### Task directions
Starting at the line that contains "pink hexagon: (391, 493)", write out every line through the end of the records below exactly as it appears, and leave out all pictures.

### Given data
□ □ □ □

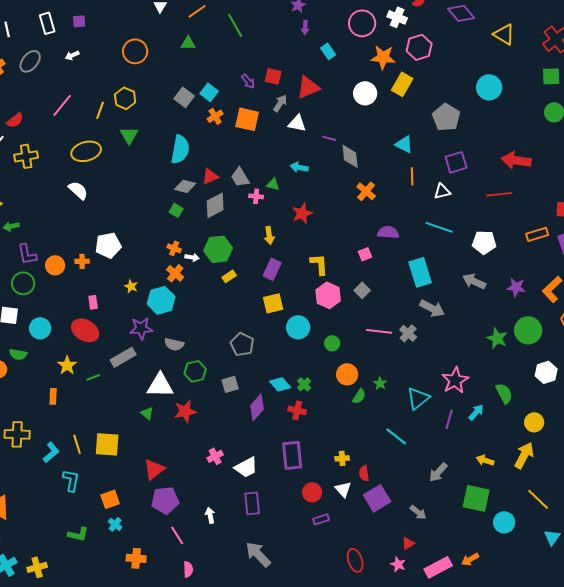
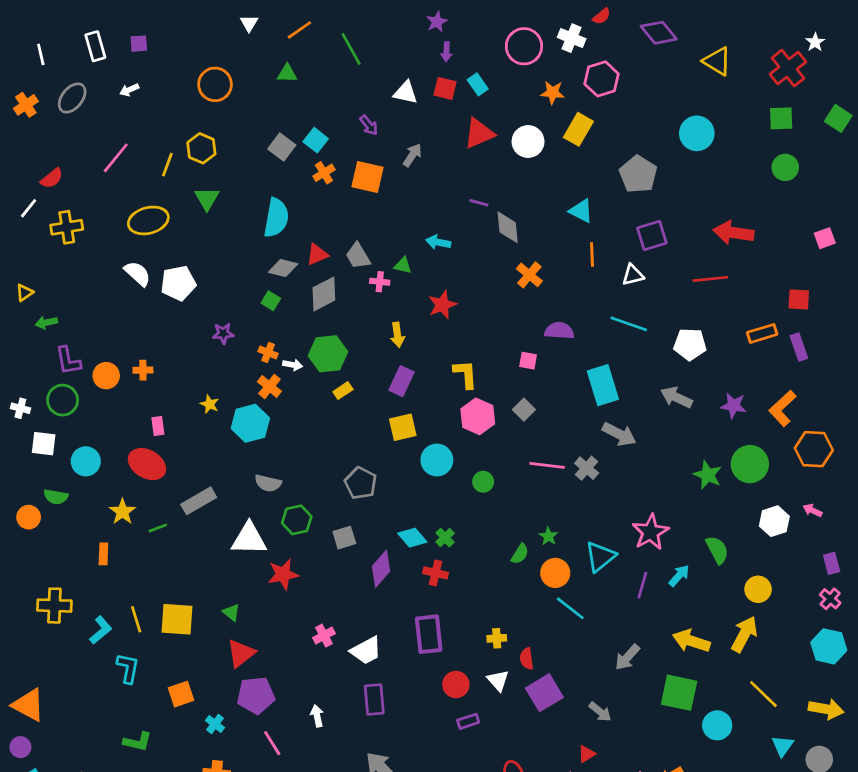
orange star: (383, 57) -> (553, 93), size x0.7
red square: (273, 76) -> (445, 88), moved
red triangle: (308, 87) -> (479, 133), moved
white triangle: (297, 123) -> (406, 93), moved
white pentagon: (108, 245) -> (178, 283), moved
pink square: (365, 254) -> (528, 361), turned 32
purple star: (141, 328) -> (223, 333), moved, size x0.7
orange circle: (347, 374) -> (555, 573), moved
green triangle: (147, 413) -> (231, 612), moved
yellow arrow: (485, 460) -> (691, 641), size x1.5
cyan cross: (115, 524) -> (215, 724), moved

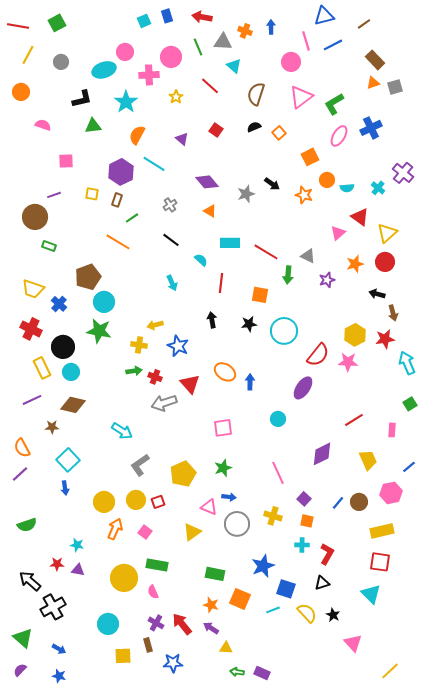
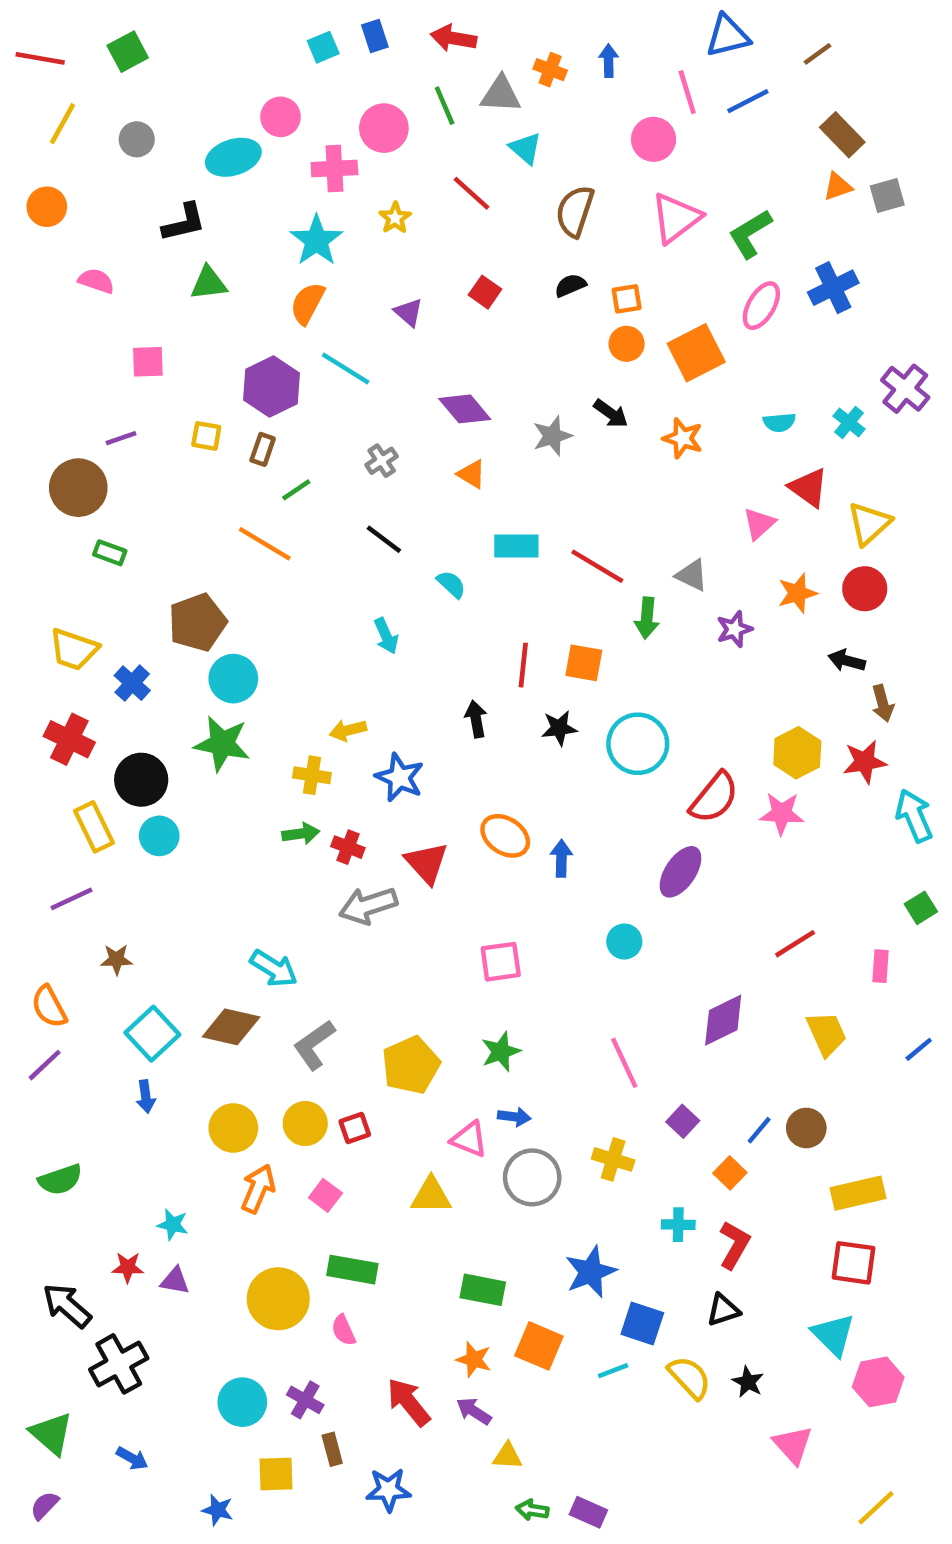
cyan star: (126, 102) -> (316, 240), moved
orange square: (279, 133) -> (627, 299), turned 32
orange square: (310, 157) -> (696, 353), size x1.4
orange circle: (327, 180) -> (627, 344), moved
red line: (221, 283) -> (523, 665), moved
brown diamond: (73, 405) -> (231, 1027), moved
pink hexagon: (391, 493) -> (878, 1382), moved
orange square: (307, 521) -> (730, 1173), moved, turned 32
yellow triangle: (192, 532) -> (431, 1195), turned 36
purple cross: (156, 623) -> (305, 1400), moved
blue star: (59, 676) -> (218, 1510), moved

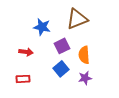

□ □ □ □

### Exercise result
pink hexagon: (391, 493) -> (878, 1382), moved
orange square: (307, 521) -> (730, 1173), moved, turned 32
yellow triangle: (192, 532) -> (431, 1195), turned 36
purple cross: (156, 623) -> (305, 1400), moved
blue star: (59, 676) -> (218, 1510), moved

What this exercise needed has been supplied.